### TASK DETAILS:
The records below hold a stretch from the line with "BARO pin SDA: 2 -> 15" through the line with "RGB pin R: 7 -> 8"; return exactly those lines, ends included, and nothing more.

### MATERIAL SUPPLIED:
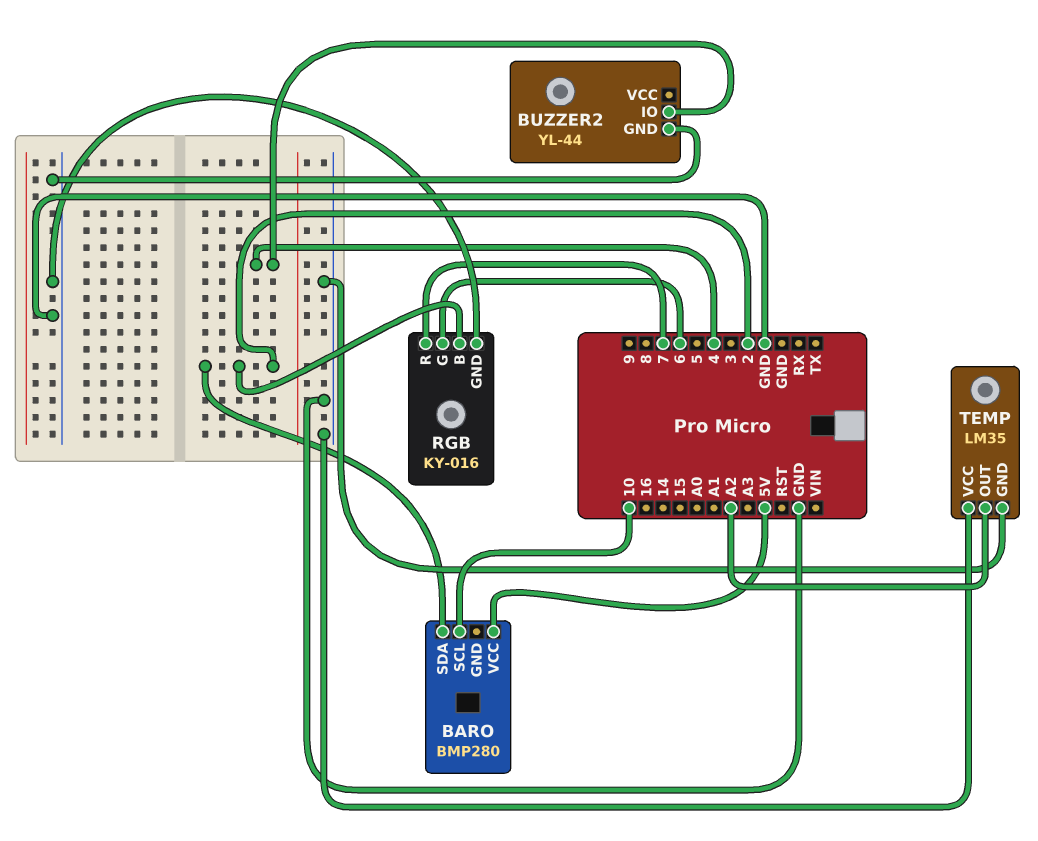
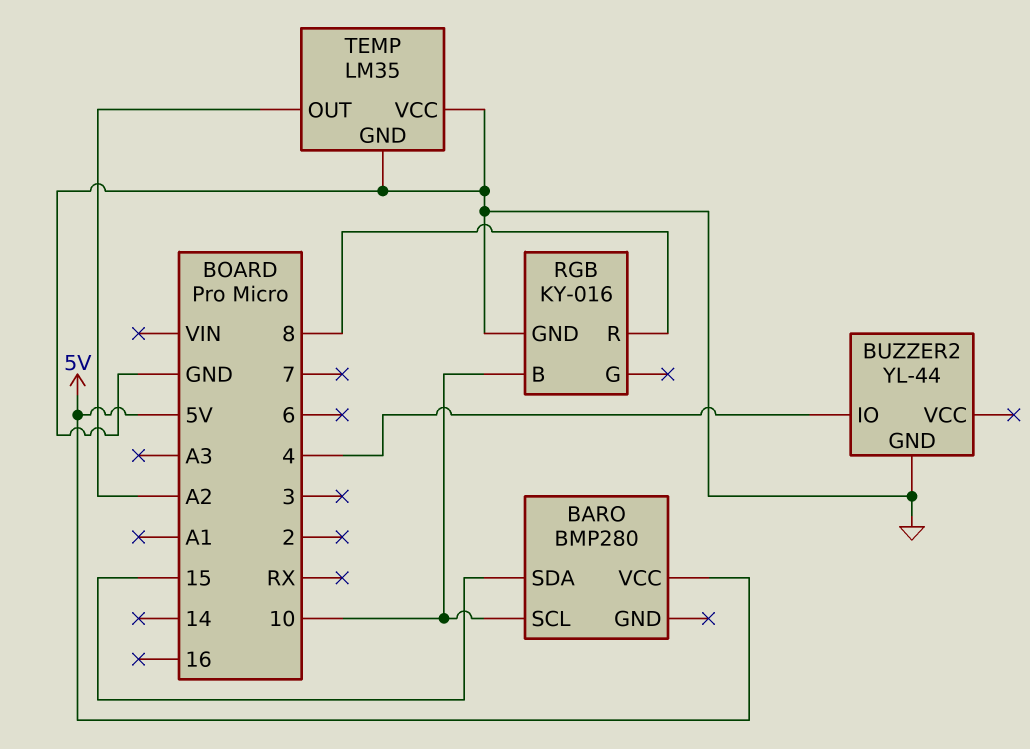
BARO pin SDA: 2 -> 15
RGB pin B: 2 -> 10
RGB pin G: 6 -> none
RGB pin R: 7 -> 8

---

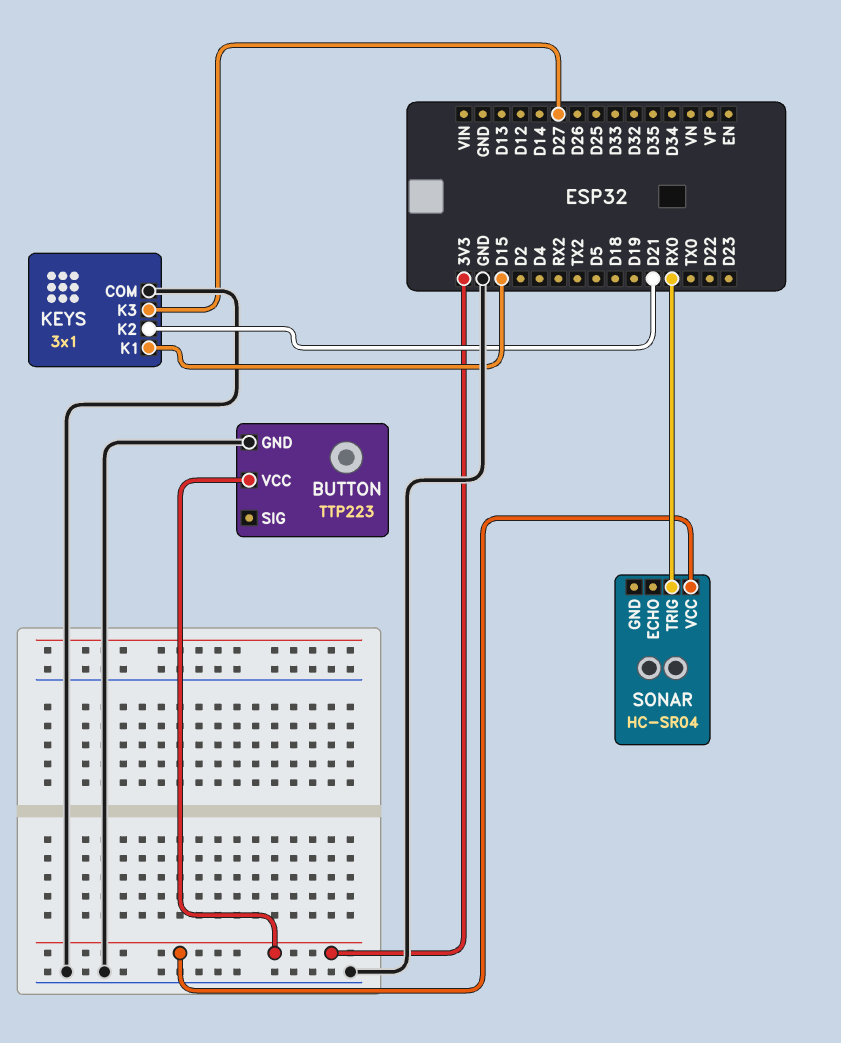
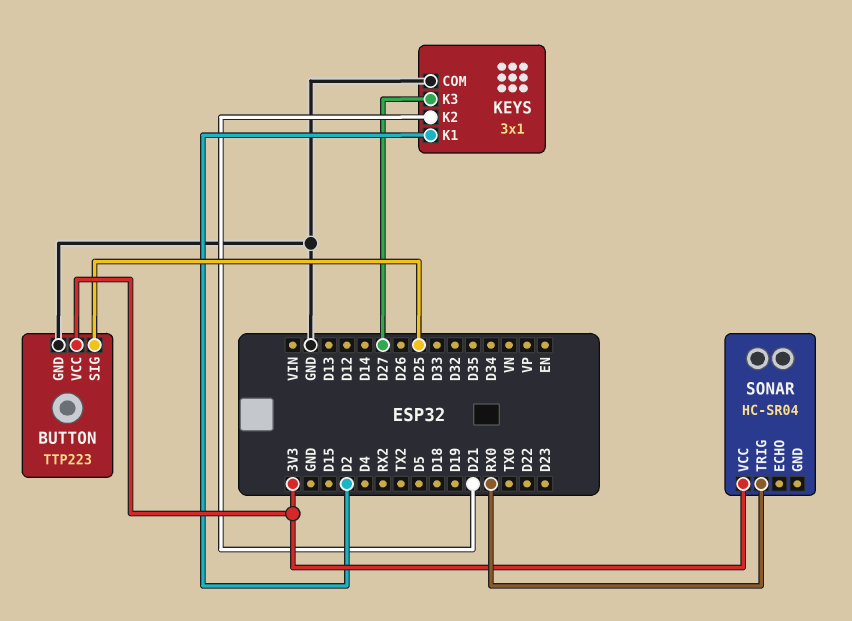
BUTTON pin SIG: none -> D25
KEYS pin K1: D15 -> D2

==

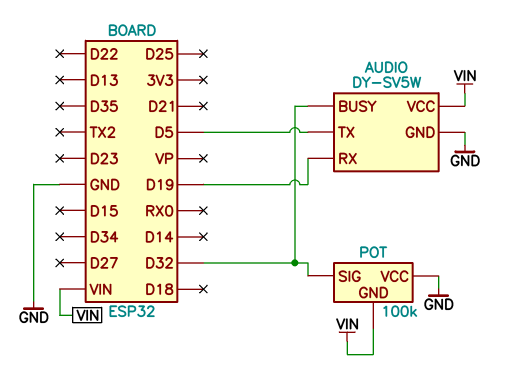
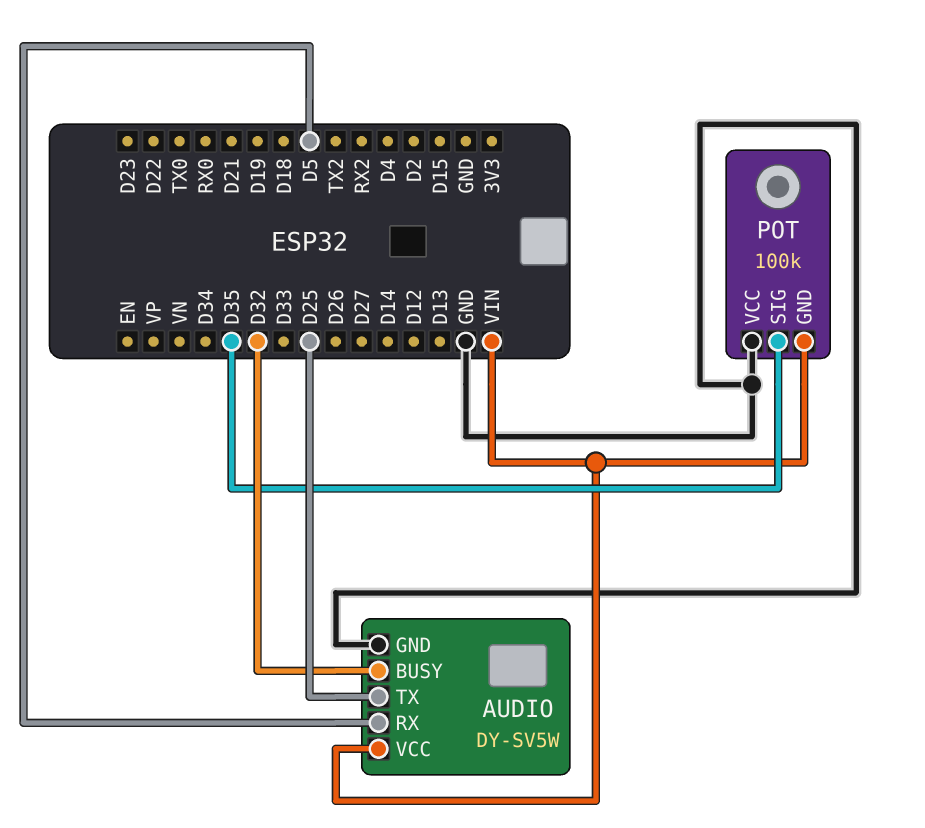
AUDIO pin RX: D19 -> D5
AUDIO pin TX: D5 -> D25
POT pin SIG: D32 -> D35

### ANSWER FOR THE TASK:
BARO pin SDA: 2 -> 15
RGB pin B: 2 -> 10
RGB pin G: 6 -> none
RGB pin R: 7 -> 8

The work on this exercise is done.